* [What is asked]: Pull out every line of the data that contains the string "treble", matching case exactly.

* [Task inputs]:
— START —
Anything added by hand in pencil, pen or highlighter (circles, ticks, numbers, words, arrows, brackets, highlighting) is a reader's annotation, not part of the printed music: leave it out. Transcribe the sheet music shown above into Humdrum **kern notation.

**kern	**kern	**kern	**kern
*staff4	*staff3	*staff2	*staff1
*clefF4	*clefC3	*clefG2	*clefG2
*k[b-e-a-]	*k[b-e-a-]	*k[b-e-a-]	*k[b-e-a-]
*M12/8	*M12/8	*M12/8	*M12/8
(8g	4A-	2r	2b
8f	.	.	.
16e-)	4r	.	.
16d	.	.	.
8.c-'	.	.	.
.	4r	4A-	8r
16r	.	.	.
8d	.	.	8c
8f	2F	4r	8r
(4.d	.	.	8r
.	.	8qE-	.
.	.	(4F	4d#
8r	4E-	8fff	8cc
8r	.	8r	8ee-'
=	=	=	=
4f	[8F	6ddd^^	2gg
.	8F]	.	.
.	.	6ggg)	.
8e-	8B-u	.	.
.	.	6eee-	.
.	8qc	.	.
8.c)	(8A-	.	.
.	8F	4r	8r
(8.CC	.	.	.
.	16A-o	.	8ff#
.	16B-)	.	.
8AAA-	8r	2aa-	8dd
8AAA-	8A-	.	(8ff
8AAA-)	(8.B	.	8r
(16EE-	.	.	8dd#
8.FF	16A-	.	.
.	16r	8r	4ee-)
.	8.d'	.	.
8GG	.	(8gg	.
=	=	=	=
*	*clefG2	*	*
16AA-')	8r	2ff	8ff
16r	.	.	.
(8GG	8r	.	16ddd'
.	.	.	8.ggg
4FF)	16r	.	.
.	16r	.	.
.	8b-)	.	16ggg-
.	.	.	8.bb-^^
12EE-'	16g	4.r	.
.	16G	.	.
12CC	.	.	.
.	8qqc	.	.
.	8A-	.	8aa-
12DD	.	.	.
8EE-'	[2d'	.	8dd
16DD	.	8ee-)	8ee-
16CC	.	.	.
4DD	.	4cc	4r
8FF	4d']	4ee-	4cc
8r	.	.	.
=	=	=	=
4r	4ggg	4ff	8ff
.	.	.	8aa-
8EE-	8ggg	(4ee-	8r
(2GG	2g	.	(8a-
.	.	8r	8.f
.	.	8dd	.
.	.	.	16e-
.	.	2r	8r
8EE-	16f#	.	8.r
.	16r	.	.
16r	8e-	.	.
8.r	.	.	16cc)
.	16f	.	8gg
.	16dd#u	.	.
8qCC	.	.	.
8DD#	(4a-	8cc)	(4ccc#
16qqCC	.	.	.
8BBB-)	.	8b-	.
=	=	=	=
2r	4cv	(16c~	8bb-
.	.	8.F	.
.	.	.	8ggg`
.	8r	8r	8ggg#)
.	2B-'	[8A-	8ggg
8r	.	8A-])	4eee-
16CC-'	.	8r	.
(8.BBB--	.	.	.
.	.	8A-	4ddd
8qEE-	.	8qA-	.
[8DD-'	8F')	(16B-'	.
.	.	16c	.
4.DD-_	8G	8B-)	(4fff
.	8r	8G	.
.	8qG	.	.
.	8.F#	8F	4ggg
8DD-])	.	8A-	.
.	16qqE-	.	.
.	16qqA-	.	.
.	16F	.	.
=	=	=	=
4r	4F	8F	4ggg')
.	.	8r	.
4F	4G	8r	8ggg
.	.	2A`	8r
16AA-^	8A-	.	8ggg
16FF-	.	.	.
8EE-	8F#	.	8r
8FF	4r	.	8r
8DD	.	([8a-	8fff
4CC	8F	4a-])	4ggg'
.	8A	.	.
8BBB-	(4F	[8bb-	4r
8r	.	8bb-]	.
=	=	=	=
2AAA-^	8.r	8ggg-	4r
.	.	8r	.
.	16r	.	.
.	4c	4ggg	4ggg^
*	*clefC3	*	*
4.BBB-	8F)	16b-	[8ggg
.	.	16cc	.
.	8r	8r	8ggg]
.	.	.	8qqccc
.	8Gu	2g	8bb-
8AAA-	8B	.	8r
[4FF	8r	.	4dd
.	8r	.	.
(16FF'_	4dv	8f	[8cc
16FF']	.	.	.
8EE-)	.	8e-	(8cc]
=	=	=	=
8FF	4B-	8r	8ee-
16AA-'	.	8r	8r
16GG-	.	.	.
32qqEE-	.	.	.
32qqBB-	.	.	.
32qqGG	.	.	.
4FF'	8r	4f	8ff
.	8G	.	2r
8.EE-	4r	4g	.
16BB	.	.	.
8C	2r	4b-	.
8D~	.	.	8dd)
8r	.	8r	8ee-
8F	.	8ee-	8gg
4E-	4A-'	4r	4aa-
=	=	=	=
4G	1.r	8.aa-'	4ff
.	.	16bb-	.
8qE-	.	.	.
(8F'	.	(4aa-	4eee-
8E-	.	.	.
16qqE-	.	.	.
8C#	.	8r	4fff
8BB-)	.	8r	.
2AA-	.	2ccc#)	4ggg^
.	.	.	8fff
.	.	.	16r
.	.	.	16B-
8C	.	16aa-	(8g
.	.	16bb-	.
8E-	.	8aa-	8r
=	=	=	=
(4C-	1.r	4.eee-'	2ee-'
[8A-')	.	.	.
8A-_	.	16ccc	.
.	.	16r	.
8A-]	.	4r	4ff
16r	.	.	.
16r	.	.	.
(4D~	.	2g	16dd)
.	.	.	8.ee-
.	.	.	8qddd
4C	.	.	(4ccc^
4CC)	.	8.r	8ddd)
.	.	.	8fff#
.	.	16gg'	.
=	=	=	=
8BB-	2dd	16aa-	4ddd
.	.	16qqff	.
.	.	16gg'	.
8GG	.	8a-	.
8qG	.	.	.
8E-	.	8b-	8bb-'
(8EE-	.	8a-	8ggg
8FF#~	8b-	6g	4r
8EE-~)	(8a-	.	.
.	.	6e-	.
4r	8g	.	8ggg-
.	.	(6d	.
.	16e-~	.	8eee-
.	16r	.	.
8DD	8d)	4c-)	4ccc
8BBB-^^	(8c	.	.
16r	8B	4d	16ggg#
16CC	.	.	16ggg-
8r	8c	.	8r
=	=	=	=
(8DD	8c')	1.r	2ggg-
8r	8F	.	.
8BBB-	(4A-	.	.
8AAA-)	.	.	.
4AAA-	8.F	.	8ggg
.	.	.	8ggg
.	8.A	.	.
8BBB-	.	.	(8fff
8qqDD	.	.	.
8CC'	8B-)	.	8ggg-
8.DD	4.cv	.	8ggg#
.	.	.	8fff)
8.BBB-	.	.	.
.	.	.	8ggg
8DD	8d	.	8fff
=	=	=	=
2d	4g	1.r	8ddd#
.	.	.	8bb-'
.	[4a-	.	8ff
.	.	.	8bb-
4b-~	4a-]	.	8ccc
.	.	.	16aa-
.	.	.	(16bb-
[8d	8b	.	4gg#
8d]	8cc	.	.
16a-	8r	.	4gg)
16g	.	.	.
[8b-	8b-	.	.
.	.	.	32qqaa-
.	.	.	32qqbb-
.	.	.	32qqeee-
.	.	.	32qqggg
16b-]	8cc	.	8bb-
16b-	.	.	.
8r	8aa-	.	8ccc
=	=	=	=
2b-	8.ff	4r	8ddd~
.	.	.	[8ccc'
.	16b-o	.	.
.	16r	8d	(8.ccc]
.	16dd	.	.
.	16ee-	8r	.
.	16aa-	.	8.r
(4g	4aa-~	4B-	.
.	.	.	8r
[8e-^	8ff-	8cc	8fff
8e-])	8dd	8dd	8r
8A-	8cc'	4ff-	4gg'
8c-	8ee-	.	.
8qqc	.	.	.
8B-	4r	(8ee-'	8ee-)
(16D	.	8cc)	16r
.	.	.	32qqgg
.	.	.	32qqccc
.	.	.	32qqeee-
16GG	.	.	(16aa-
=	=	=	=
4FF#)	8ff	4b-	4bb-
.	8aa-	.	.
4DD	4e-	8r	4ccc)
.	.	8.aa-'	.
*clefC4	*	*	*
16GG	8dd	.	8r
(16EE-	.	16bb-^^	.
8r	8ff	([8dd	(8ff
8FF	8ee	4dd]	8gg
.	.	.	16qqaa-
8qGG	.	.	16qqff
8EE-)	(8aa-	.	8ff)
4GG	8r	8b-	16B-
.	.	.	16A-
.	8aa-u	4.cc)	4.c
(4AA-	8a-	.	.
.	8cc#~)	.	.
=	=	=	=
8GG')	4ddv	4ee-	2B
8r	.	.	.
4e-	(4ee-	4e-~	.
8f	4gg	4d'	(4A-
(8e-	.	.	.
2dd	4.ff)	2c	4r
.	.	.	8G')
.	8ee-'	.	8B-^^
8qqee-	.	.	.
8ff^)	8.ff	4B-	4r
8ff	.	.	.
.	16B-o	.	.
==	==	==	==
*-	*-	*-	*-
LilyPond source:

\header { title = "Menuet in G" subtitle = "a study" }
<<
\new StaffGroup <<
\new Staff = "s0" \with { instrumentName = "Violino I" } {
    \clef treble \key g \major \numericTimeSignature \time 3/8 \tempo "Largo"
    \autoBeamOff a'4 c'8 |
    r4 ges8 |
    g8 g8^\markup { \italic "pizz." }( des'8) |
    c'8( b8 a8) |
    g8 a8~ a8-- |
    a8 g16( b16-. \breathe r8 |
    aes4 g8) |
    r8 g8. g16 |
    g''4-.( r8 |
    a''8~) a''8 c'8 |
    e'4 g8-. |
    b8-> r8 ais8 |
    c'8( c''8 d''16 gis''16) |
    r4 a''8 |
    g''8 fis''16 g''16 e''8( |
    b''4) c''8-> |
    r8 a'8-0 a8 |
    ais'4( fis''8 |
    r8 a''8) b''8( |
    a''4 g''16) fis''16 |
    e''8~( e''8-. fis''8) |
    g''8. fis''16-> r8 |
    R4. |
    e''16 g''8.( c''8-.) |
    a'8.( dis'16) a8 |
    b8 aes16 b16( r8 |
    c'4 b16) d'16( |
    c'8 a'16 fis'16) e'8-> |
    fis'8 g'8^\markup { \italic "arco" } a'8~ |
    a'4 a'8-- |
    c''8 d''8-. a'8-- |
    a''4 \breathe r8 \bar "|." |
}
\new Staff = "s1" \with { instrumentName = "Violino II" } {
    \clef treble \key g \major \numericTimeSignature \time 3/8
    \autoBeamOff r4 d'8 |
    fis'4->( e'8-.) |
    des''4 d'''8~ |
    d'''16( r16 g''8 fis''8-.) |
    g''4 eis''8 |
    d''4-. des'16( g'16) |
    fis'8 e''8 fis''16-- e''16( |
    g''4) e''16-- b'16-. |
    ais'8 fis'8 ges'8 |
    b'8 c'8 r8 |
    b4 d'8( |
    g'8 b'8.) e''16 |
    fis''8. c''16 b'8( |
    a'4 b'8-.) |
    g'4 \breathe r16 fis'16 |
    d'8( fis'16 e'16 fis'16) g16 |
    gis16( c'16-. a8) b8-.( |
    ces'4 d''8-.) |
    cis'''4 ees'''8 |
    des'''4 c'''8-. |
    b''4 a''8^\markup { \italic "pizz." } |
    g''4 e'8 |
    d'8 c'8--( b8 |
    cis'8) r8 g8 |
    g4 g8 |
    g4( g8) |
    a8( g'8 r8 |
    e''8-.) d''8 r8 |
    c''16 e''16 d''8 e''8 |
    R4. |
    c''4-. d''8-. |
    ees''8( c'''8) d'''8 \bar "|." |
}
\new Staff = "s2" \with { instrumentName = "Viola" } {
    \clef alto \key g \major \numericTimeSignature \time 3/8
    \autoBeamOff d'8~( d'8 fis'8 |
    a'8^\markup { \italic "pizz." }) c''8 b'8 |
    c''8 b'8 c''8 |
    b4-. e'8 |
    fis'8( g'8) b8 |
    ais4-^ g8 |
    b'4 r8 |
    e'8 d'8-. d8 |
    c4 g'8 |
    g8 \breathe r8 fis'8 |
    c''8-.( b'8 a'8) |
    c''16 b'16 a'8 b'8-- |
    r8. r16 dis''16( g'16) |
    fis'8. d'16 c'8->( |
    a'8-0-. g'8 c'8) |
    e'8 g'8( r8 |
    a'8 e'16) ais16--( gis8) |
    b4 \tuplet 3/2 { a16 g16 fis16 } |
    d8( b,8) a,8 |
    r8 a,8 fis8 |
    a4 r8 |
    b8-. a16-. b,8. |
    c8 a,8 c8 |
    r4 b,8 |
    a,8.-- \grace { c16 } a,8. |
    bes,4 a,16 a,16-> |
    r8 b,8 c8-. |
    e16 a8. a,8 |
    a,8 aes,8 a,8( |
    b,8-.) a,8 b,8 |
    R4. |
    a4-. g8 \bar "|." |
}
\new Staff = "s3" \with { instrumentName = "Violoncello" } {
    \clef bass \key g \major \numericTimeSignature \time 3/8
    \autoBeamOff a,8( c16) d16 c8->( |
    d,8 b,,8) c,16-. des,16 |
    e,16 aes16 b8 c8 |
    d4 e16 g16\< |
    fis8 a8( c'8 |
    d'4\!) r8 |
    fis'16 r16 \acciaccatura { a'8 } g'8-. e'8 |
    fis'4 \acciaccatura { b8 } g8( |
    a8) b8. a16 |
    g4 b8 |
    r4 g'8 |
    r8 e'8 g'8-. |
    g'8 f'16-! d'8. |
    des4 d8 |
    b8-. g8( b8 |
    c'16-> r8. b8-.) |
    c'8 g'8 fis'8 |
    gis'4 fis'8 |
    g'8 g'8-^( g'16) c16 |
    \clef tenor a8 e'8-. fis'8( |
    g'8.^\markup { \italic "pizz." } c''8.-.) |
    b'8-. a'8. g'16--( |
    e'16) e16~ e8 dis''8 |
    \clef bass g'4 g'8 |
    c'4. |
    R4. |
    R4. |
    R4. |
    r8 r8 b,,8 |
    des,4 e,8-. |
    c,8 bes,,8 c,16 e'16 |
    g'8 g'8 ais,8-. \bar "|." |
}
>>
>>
— END —
* [Response]:
    \clef treble \key g \major \numericTimeSignature \time 3/8 \tempo "Largo"
    \clef treble \key g \major \numericTimeSignature \time 3/8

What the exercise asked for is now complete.